> **What is needed**:
How do the lines below between the ones holding "op=added; now=jet-black_mug; in_second=189,259,234,316" and "op=moved; was=jet-black_free_weight; in_first=310,289,392,335;", inclusive, read? Give them again exactly, with no other lines.

START Data for processing

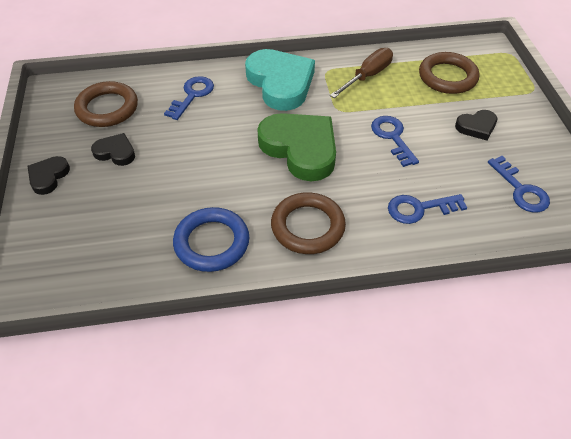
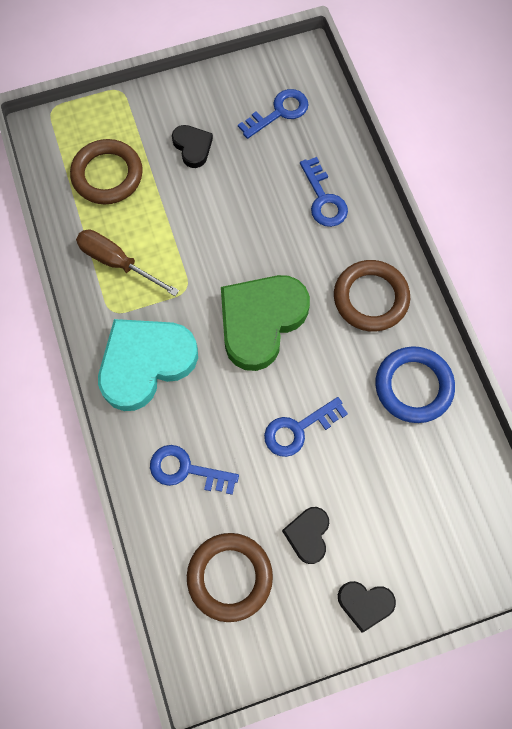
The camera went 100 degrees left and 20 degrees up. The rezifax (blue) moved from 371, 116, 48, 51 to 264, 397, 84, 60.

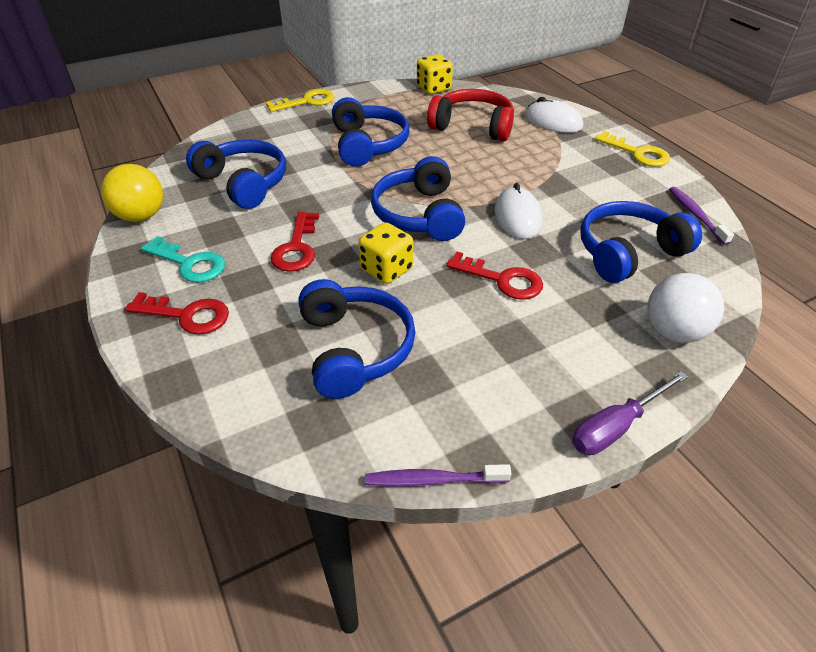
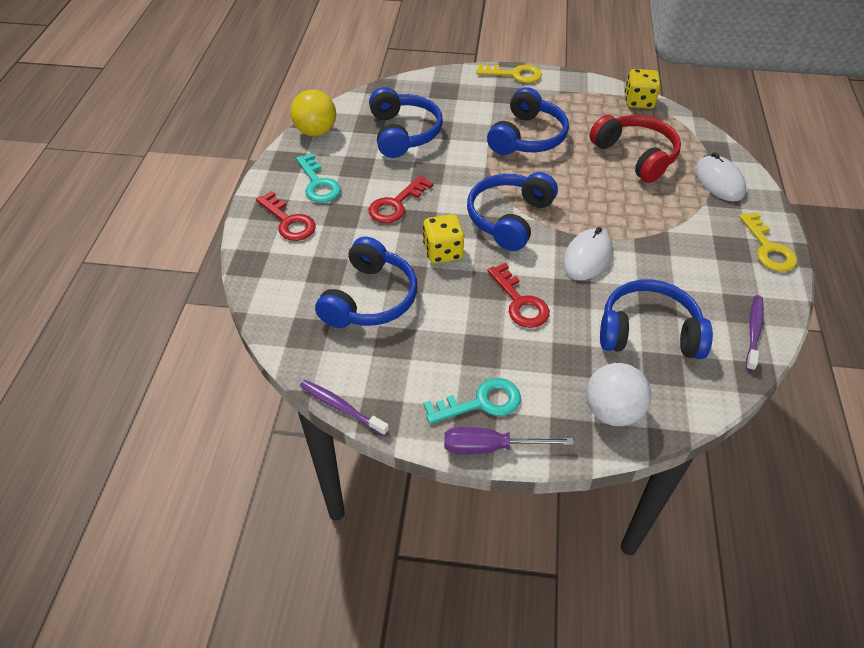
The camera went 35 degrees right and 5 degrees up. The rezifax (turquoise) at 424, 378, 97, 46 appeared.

END Data for processing
START Data for processing

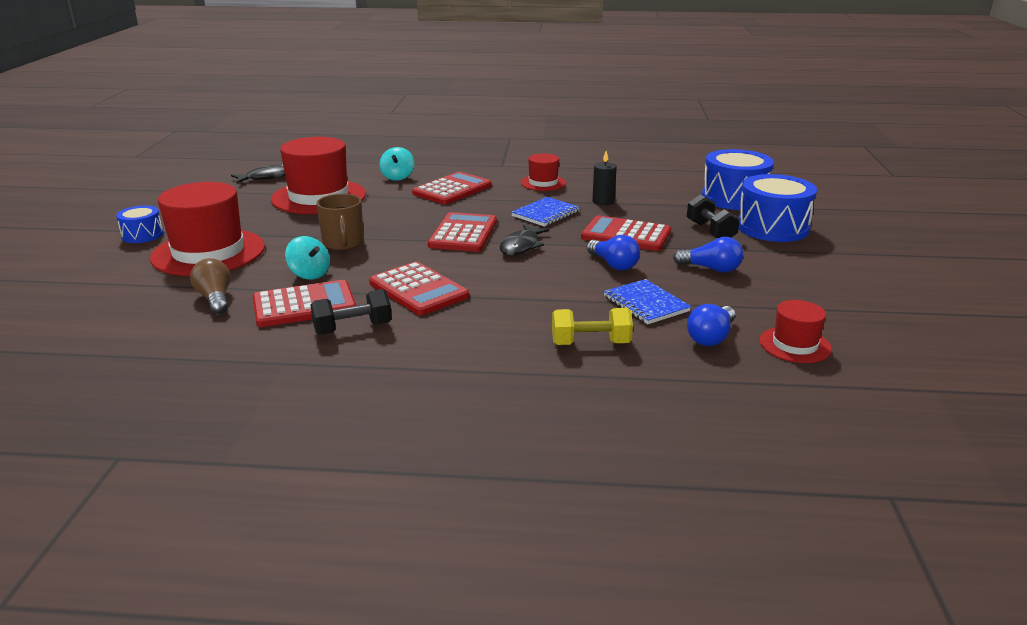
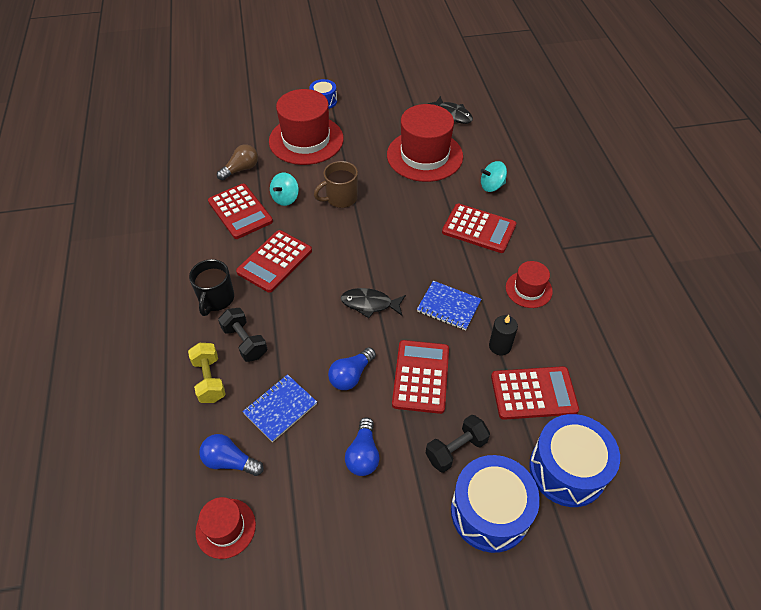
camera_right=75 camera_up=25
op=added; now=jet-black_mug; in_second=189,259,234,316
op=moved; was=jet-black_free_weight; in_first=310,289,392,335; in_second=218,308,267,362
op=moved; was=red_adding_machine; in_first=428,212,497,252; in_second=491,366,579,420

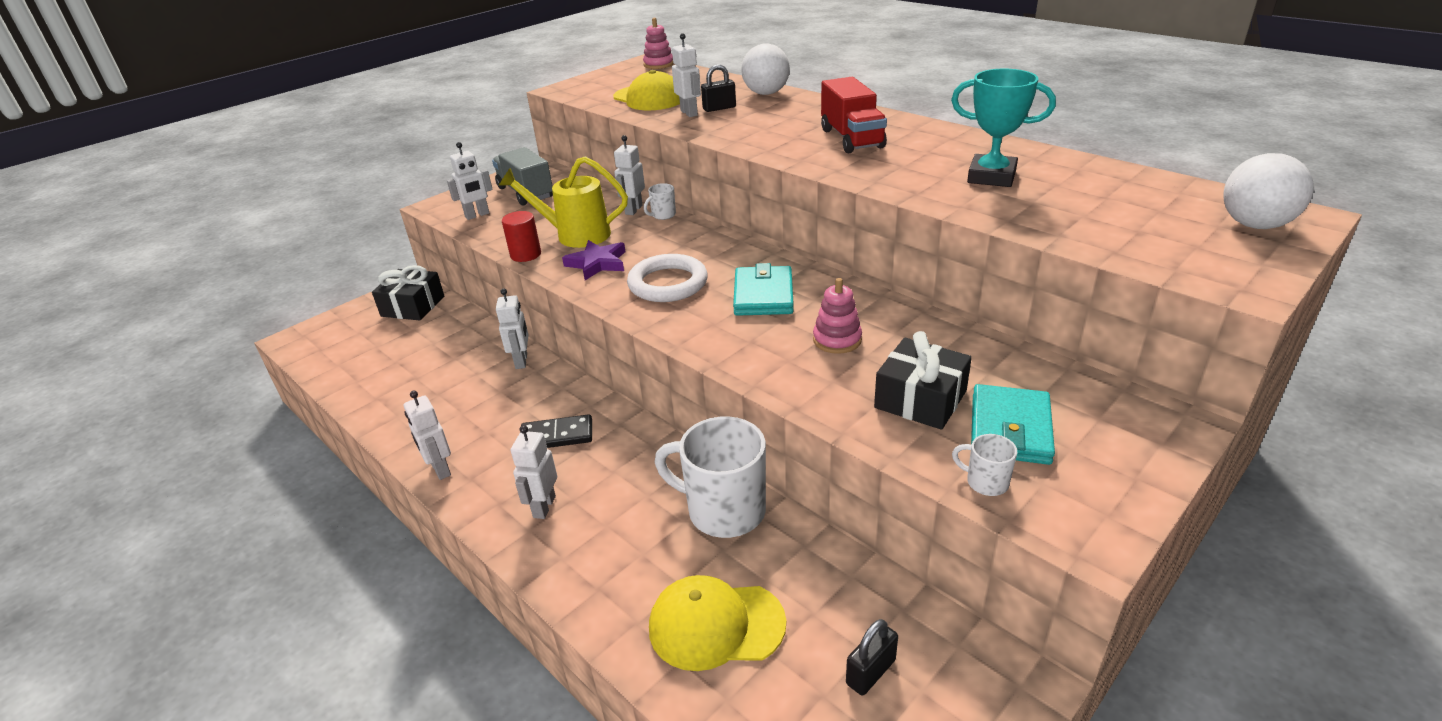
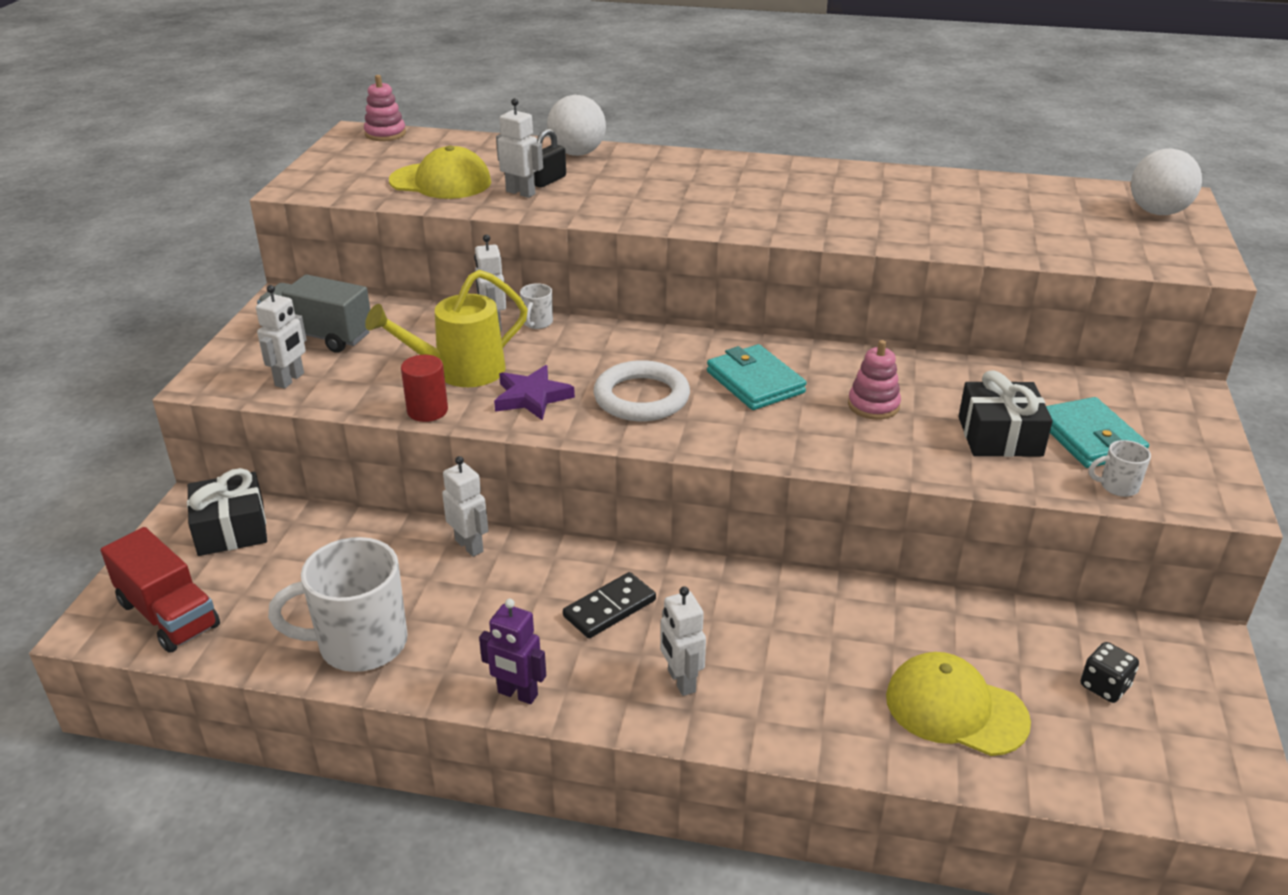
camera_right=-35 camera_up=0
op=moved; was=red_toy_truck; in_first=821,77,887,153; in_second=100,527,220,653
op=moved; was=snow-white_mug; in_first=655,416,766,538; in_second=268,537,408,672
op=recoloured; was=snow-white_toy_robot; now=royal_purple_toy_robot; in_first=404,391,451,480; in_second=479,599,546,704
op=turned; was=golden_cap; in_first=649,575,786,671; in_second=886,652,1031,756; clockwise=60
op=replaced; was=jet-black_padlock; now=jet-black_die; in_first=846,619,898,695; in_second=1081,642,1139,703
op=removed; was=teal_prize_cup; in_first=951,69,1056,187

END Data for processing

> **Expected output**:
op=added; now=jet-black_mug; in_second=189,259,234,316
op=moved; was=jet-black_free_weight; in_first=310,289,392,335; in_second=218,308,267,362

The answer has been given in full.